Exercise description - Without the pictures, repeat the listing character for character.

Available data -
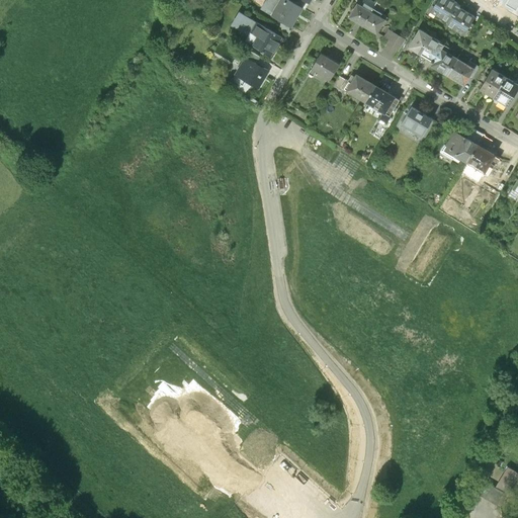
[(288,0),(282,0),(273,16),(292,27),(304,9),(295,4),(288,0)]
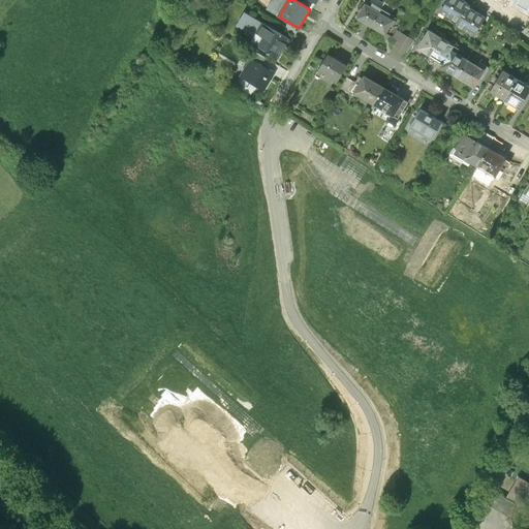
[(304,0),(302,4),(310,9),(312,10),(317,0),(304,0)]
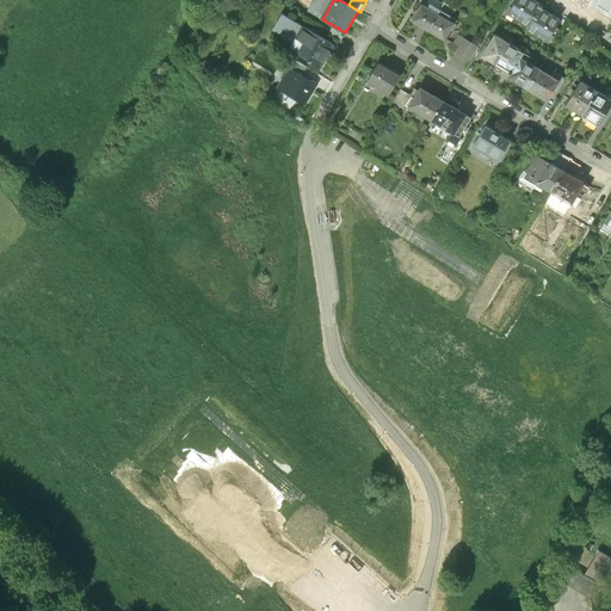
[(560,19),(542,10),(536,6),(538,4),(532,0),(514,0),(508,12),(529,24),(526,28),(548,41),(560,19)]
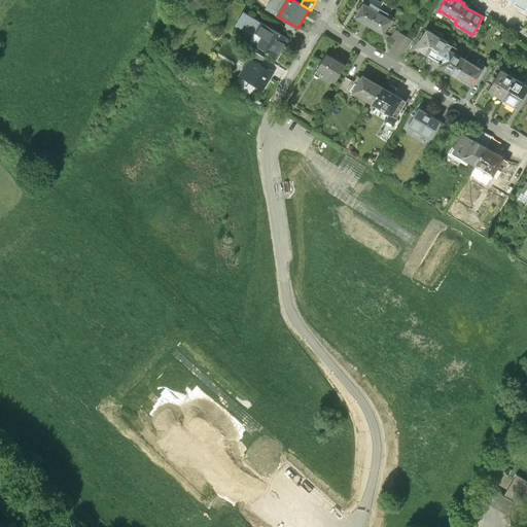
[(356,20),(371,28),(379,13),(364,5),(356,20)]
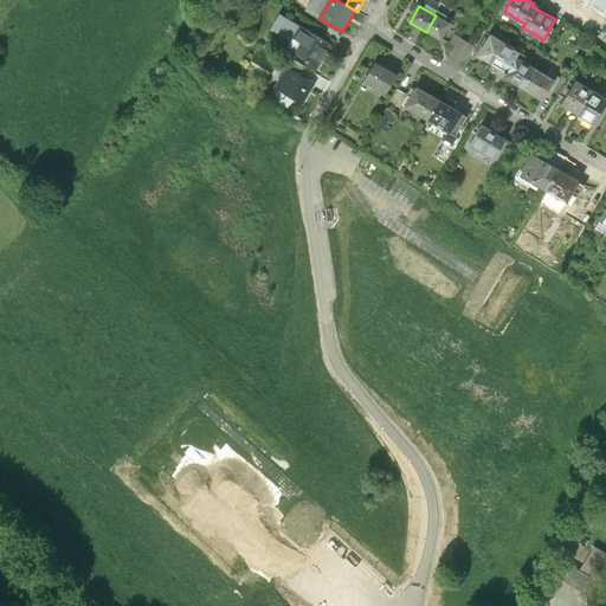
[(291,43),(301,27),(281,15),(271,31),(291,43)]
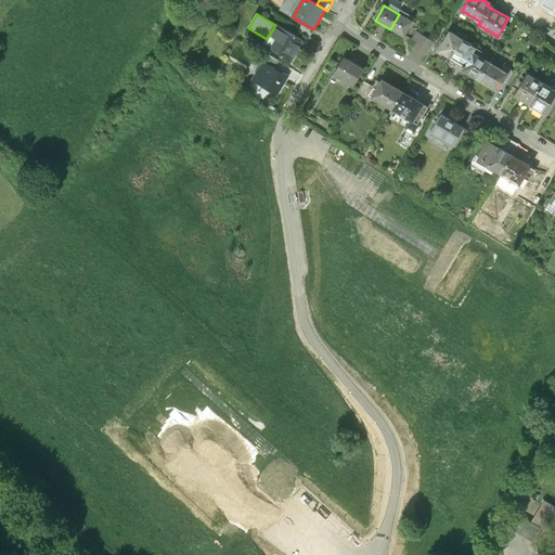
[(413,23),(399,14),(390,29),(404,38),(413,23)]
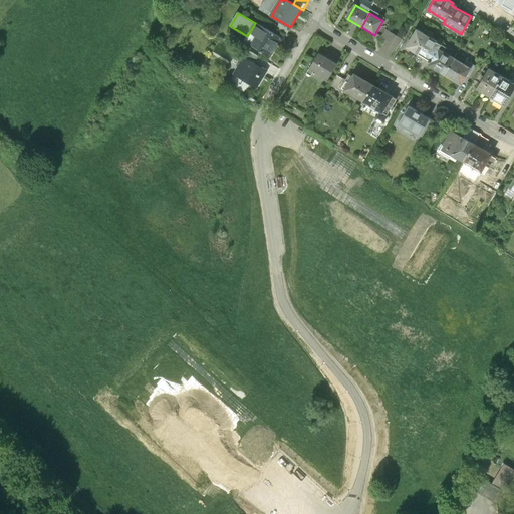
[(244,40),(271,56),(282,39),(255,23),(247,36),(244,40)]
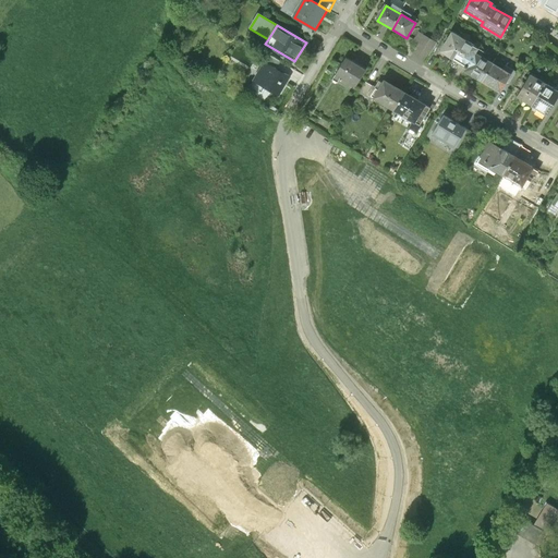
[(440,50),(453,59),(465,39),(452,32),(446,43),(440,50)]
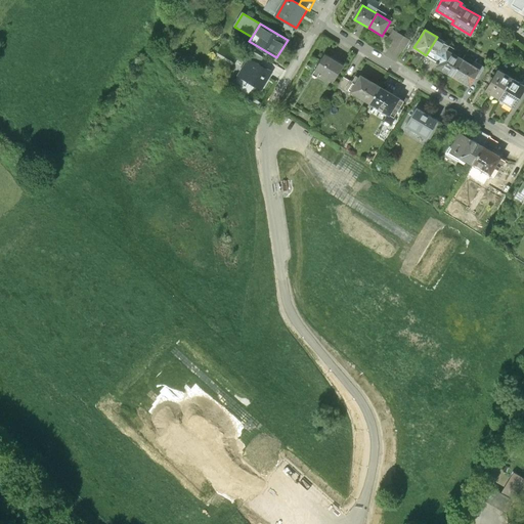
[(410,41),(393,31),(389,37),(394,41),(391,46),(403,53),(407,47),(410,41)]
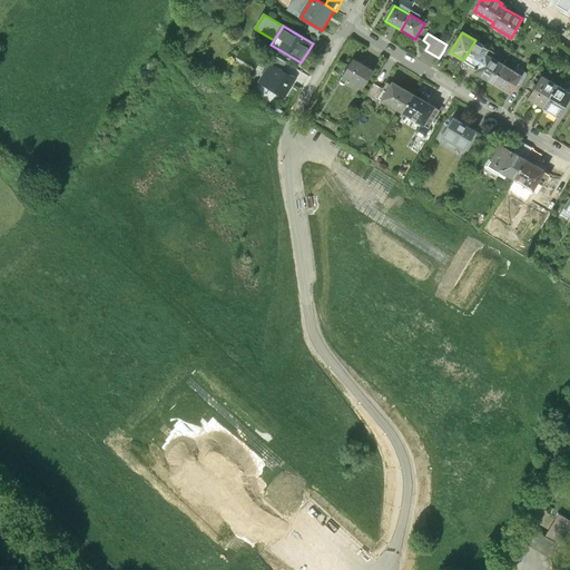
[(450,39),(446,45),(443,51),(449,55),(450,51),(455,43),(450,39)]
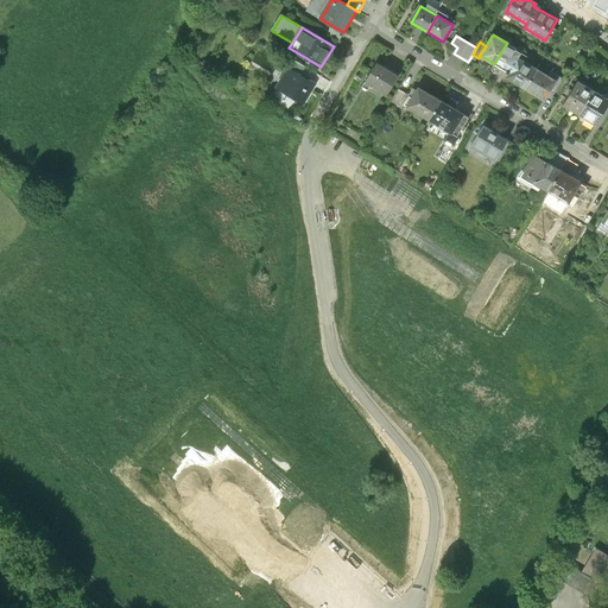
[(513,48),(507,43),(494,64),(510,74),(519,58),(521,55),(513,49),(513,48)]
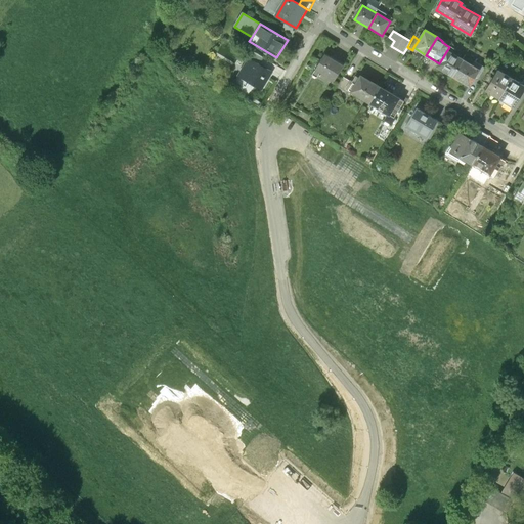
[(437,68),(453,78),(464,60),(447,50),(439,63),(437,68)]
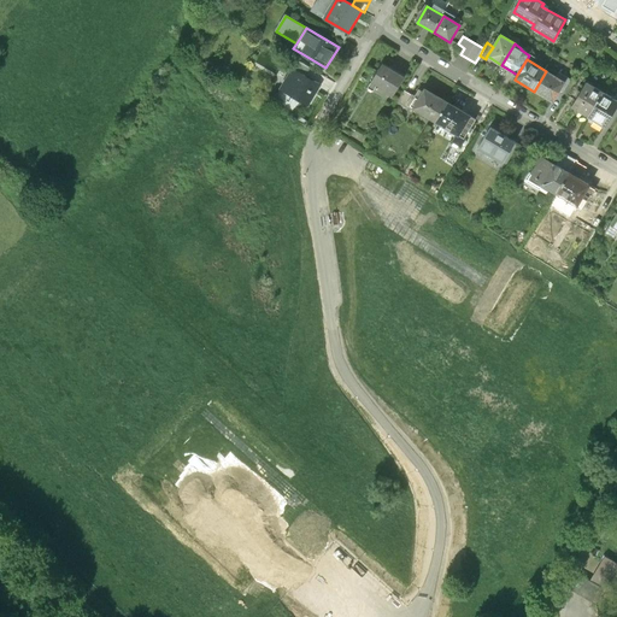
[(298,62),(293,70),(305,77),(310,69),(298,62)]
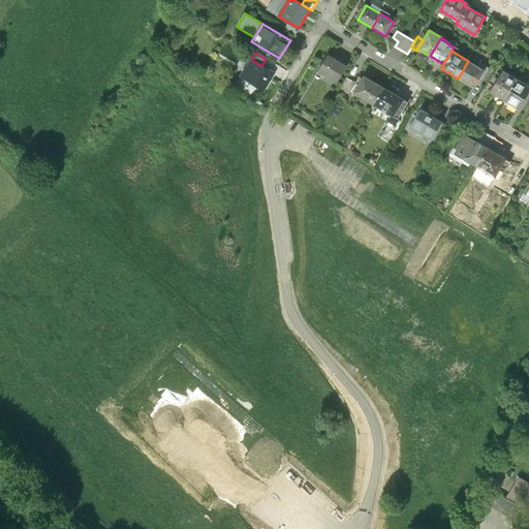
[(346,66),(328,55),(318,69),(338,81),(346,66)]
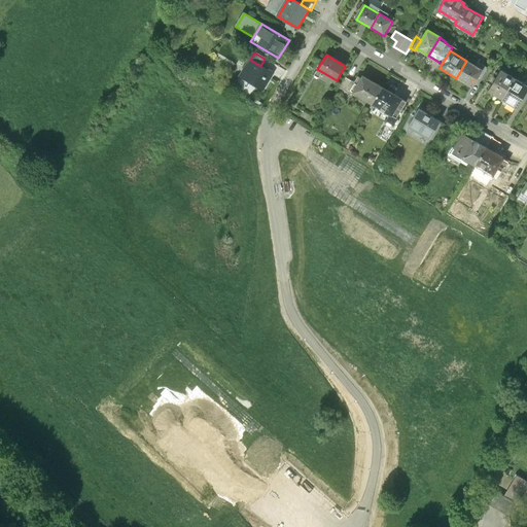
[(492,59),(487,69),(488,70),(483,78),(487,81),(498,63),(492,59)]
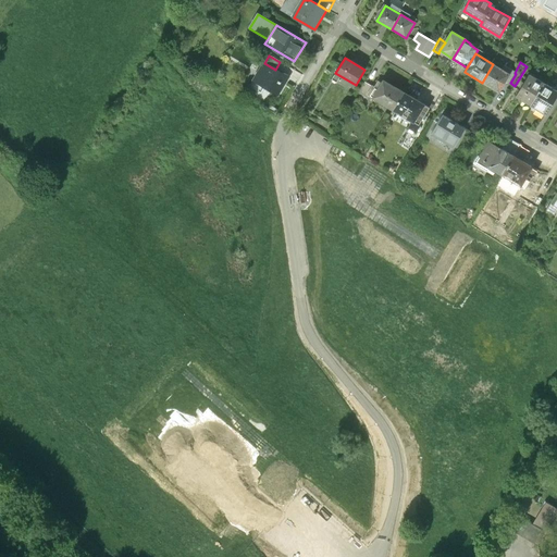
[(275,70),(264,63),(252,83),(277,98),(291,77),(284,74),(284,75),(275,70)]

Response box -
[(288,0),(282,0),(273,16),(292,27),(304,9),(295,4),(288,0)]
[(304,0),(302,4),(310,9),(312,10),(317,0),(304,0)]
[(560,19),(542,10),(536,6),(538,4),(532,0),(514,0),(508,12),(529,24),(526,28),(548,41),(560,19)]
[(356,20),(371,28),(379,13),(364,5),(356,20)]
[(291,43),(301,27),(281,15),(271,31),(291,43)]
[(413,23),(399,14),(390,29),(404,38),(413,23)]
[(244,40),(271,56),(282,39),(255,23),(247,36),(244,40)]
[(440,50),(453,59),(465,39),(452,32),(446,43),(440,50)]
[(410,41),(393,31),(389,37),(394,41),(391,46),(403,53),(407,47),(410,41)]
[(450,39),(446,45),(443,51),(449,55),(450,51),(455,43),(450,39)]
[(513,48),(507,43),(494,64),(510,74),(519,58),(521,55),(513,49),(513,48)]
[(437,68),(453,78),(464,60),(447,50),(439,63),(437,68)]
[(298,62),(293,70),(305,77),(310,69),(298,62)]
[(346,66),(328,55),(318,69),(338,81),(346,66)]
[(492,59),(487,69),(488,70),(483,78),(487,81),(498,63),(492,59)]
[(275,70),(264,63),(252,83),(277,98),(291,77),(284,74),(284,75),(275,70)]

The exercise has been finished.